Exercise directions: Repeat precisely the span of lines below that opens with the line containing "purple jar [485,86,531,147]" and closes with the line containing "turquoise jar [554,62,599,116]", both included.

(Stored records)

----------------------------------------

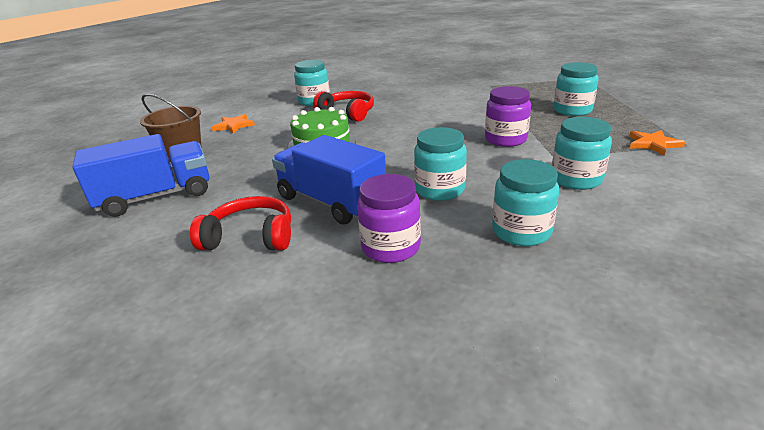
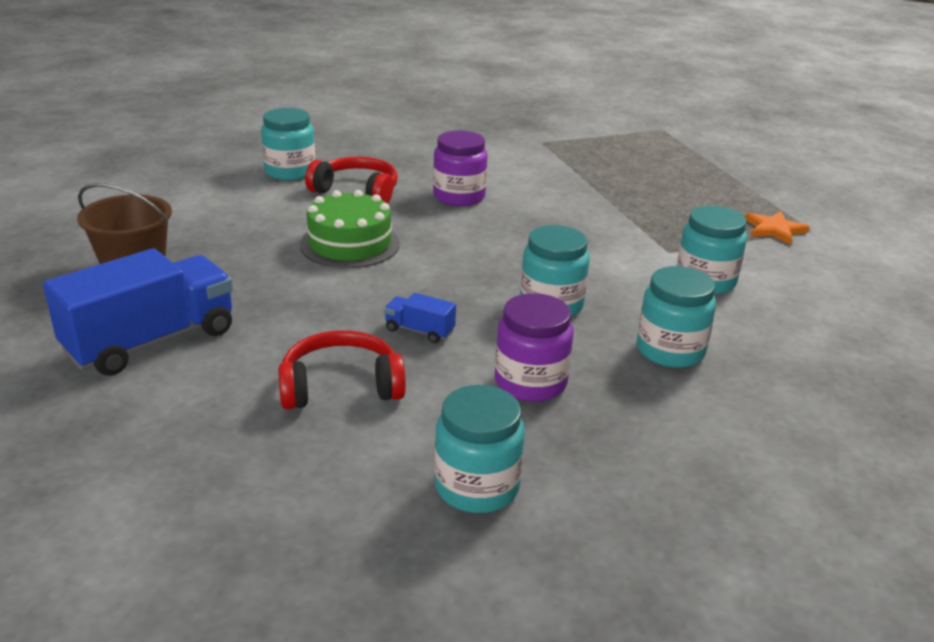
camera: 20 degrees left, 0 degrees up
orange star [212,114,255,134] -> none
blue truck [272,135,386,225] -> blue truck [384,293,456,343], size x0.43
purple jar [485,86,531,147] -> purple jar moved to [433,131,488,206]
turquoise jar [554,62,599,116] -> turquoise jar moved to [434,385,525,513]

----------------------------------------

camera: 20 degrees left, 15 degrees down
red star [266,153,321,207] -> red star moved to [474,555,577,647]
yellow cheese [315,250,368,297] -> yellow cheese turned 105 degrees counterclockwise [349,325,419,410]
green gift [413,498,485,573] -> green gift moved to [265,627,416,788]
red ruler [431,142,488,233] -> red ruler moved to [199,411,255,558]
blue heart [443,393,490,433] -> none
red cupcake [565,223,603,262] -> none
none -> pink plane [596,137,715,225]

----------------------------------------

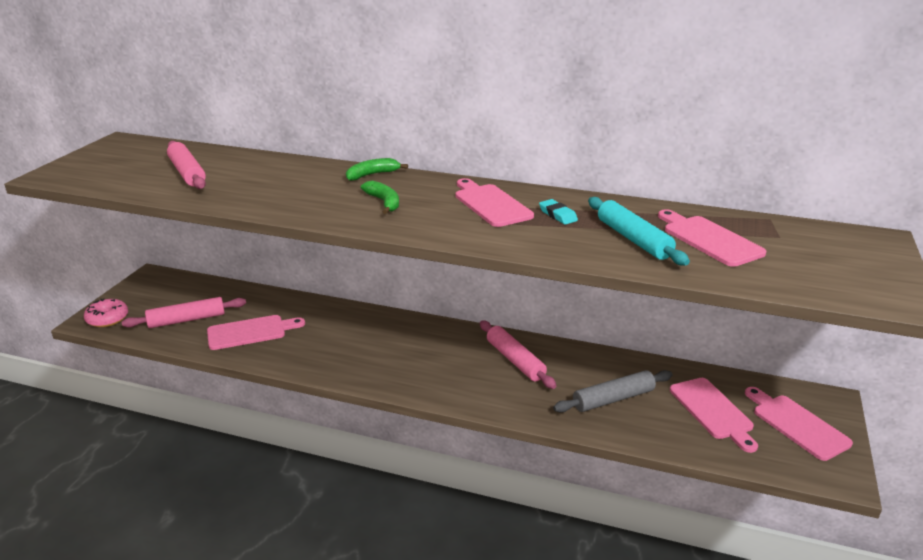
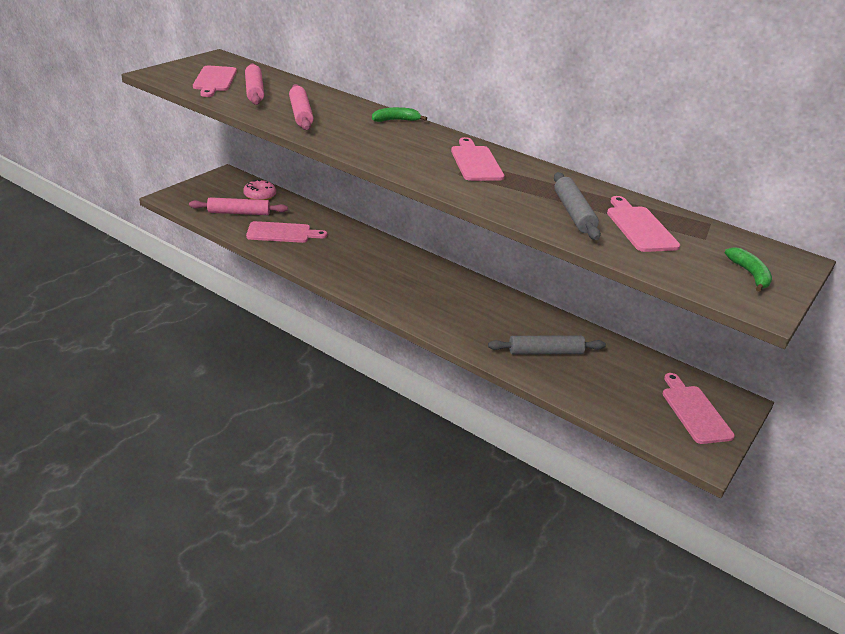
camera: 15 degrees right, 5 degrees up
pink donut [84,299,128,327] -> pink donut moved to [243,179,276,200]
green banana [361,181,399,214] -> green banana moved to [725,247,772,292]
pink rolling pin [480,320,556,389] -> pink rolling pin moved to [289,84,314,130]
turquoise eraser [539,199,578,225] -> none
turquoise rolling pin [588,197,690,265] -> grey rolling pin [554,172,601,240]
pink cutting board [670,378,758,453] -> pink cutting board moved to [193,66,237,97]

----------------------------------------

Solution to this exercise:
purple jar [485,86,531,147] -> purple jar moved to [433,131,488,206]
turquoise jar [554,62,599,116] -> turquoise jar moved to [434,385,525,513]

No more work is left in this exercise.